§ What you should do: Render every one of the entries below as a Markdown table with two columns, Row and Line. Put one nonblank line per row with its row number, and leave blank lines out.

§ Record extracts:
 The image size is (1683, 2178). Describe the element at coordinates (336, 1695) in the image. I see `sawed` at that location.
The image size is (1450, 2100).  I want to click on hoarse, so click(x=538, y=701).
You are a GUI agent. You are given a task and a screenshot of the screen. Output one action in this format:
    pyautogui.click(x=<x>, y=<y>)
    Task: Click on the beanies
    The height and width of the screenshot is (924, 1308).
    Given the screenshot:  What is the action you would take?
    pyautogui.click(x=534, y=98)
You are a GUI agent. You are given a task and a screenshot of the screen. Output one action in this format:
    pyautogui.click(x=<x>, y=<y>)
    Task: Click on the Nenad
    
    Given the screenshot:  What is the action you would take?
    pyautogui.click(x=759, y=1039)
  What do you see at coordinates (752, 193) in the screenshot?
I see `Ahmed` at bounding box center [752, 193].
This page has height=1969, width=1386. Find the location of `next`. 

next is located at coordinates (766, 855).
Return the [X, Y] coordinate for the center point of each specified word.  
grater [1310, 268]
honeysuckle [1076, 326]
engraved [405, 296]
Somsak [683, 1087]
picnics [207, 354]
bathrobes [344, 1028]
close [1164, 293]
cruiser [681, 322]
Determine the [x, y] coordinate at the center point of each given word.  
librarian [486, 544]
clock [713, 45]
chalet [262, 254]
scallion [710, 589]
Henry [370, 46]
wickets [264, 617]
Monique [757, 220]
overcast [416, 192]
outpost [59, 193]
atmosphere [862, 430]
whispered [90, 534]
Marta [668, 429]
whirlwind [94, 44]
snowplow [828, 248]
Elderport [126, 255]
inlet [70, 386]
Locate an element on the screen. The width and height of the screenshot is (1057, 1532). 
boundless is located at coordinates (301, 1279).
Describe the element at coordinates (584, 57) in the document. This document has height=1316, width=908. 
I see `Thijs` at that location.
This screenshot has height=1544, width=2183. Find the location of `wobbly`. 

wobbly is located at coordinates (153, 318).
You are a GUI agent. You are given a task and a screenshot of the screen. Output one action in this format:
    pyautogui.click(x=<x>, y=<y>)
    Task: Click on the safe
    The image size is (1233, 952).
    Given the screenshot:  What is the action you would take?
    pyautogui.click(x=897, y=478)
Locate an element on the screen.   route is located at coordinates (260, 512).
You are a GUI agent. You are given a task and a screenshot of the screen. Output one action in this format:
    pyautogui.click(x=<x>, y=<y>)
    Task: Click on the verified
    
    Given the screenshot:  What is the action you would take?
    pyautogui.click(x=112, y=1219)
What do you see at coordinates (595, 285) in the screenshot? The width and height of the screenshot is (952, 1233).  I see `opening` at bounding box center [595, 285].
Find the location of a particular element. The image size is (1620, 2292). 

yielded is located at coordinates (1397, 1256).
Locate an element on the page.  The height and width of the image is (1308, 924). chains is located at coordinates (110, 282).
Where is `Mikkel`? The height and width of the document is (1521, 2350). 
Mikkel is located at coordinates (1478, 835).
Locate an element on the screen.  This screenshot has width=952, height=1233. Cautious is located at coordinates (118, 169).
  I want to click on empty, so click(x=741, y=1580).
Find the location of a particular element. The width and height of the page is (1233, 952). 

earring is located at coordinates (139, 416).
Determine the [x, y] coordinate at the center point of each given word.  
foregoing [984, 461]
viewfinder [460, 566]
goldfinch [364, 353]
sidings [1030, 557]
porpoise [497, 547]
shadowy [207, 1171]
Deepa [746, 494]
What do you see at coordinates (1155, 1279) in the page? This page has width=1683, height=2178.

§ Exercise result:
| Row | Line |
|---|---|
| 1 |  The image size is (1683, 2178). Describe the element at coordinates (336, 1695) in the image. I see `sawed` at that location. |
| 2 | The image size is (1450, 2100).  I want to click on hoarse, so click(x=538, y=701). |
| 3 | You are a GUI agent. You are given a task and a screenshot of the screen. Output one action in this format: |
| 4 |     pyautogui.click(x=<x>, y=<y>) |
| 5 |     Task: Click on the beanies |
| 6 |     The height and width of the screenshot is (924, 1308). |
| 7 |     Given the screenshot:  What is the action you would take? |
| 8 |     pyautogui.click(x=534, y=98) |
| 9 | You are a GUI agent. You are given a task and a screenshot of the screen. Output one action in this format: |
| 10 |     pyautogui.click(x=<x>, y=<y>) |
| 11 |     Task: Click on the Nenad |
| 12 |     Given the screenshot:  What is the action you would take? |
| 13 |     pyautogui.click(x=759, y=1039) |
| 14 |   What do you see at coordinates (752, 193) in the screenshot? |
| 15 | I see `Ahmed` at bounding box center [752, 193]. |
| 16 | This page has height=1969, width=1386. Find the location of `next`.  |
| 17 | next is located at coordinates (766, 855). |
| 18 | Return the [X, Y] coordinate for the center point of each specified word.   |
| 19 | grater [1310, 268] |
| 20 | honeysuckle [1076, 326] |
| 21 | engraved [405, 296] |
| 22 | Somsak [683, 1087] |
| 23 | picnics [207, 354] |
| 24 | bathrobes [344, 1028] |
| 25 | close [1164, 293] |
| 26 | cruiser [681, 322] |
| 27 | Determine the [x, y] coordinate at the center point of each given word.   |
| 28 | librarian [486, 544] |
| 29 | clock [713, 45] |
| 30 | chalet [262, 254] |
| 31 | scallion [710, 589] |
| 32 | Henry [370, 46] |
| 33 | wickets [264, 617] |
| 34 | Monique [757, 220] |
| 35 | overcast [416, 192] |
| 36 | outpost [59, 193] |
| 37 | atmosphere [862, 430] |
| 38 | whispered [90, 534] |
| 39 | Marta [668, 429] |
| 40 | whirlwind [94, 44] |
| 41 | snowplow [828, 248] |
| 42 | Elderport [126, 255] |
| 43 | inlet [70, 386] |
| 44 | Locate an element on the screen. The width and height of the screenshot is (1057, 1532).  |
| 45 | boundless is located at coordinates (301, 1279). |
| 46 | Describe the element at coordinates (584, 57) in the document. This document has height=1316, width=908.  |
| 47 | I see `Thijs` at that location. |
| 48 | This screenshot has height=1544, width=2183. Find the location of `wobbly`.  |
| 49 | wobbly is located at coordinates (153, 318). |
| 50 | You are a GUI agent. You are given a task and a screenshot of the screen. Output one action in this format: |
| 51 |     pyautogui.click(x=<x>, y=<y>) |
| 52 |     Task: Click on the safe |
| 53 |     The image size is (1233, 952). |
| 54 |     Given the screenshot:  What is the action you would take? |
| 55 |     pyautogui.click(x=897, y=478) |
| 56 | Locate an element on the screen.   route is located at coordinates (260, 512). |
| 57 | You are a GUI agent. You are given a task and a screenshot of the screen. Output one action in this format: |
| 58 |     pyautogui.click(x=<x>, y=<y>) |
| 59 |     Task: Click on the verified |
| 60 |     Given the screenshot:  What is the action you would take? |
| 61 |     pyautogui.click(x=112, y=1219) |
| 62 | What do you see at coordinates (595, 285) in the screenshot? The width and height of the screenshot is (952, 1233).  I see `opening` at bounding box center [595, 285]. |
| 63 | Find the location of a particular element. The image size is (1620, 2292).  |
| 64 | yielded is located at coordinates (1397, 1256). |
| 65 | Locate an element on the page.  The height and width of the image is (1308, 924). chains is located at coordinates (110, 282). |
| 66 | Where is `Mikkel`? The height and width of the document is (1521, 2350).  |
| 67 | Mikkel is located at coordinates (1478, 835). |
| 68 | Locate an element on the screen.  This screenshot has width=952, height=1233. Cautious is located at coordinates (118, 169). |
| 69 |   I want to click on empty, so click(x=741, y=1580). |
| 70 | Find the location of a particular element. The width and height of the page is (1233, 952).  |
| 71 | earring is located at coordinates (139, 416). |
| 72 | Determine the [x, y] coordinate at the center point of each given word.   |
| 73 | foregoing [984, 461] |
| 74 | viewfinder [460, 566] |
| 75 | goldfinch [364, 353] |
| 76 | sidings [1030, 557] |
| 77 | porpoise [497, 547] |
| 78 | shadowy [207, 1171] |
| 79 | Deepa [746, 494] |
| 80 | What do you see at coordinates (1155, 1279) in the page? This page has width=1683, height=2178. |